» What you have to do
Write out exactly the first lines of the listing, ending on the line that contains "pink star: (500, 279) -> (433, 215), moved".

» Input records

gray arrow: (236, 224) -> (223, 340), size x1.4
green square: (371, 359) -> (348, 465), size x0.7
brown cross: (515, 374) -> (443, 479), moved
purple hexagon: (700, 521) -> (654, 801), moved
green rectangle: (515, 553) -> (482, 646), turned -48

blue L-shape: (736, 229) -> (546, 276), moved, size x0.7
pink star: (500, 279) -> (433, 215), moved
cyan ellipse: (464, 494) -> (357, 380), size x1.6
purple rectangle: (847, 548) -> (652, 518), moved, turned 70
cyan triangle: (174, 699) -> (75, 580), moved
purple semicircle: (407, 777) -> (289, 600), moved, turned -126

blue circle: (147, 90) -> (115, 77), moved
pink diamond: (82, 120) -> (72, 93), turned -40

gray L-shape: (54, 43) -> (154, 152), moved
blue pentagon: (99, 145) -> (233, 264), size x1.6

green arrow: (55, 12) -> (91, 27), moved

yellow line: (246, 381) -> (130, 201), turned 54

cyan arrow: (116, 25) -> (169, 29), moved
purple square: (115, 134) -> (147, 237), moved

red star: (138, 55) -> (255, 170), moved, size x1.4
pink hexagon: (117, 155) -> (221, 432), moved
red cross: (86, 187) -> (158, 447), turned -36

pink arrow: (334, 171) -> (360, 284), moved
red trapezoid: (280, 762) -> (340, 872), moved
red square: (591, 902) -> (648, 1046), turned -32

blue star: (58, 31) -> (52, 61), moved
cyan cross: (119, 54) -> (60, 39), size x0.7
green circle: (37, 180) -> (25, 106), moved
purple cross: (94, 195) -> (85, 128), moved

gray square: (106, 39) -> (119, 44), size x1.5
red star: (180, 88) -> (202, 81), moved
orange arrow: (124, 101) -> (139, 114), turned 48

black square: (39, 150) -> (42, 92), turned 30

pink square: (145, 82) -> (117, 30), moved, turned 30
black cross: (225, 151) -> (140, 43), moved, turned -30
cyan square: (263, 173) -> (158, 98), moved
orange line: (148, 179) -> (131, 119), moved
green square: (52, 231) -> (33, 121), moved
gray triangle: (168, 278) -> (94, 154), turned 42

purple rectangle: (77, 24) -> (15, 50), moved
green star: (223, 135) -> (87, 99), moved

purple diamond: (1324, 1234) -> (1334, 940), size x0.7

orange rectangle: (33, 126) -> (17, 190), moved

» Completed exercise
gray arrow: (236, 224) -> (223, 340), size x1.4
green square: (371, 359) -> (348, 465), size x0.7
brown cross: (515, 374) -> (443, 479), moved
purple hexagon: (700, 521) -> (654, 801), moved
green rectangle: (515, 553) -> (482, 646), turned -48

blue L-shape: (736, 229) -> (546, 276), moved, size x0.7
pink star: (500, 279) -> (433, 215), moved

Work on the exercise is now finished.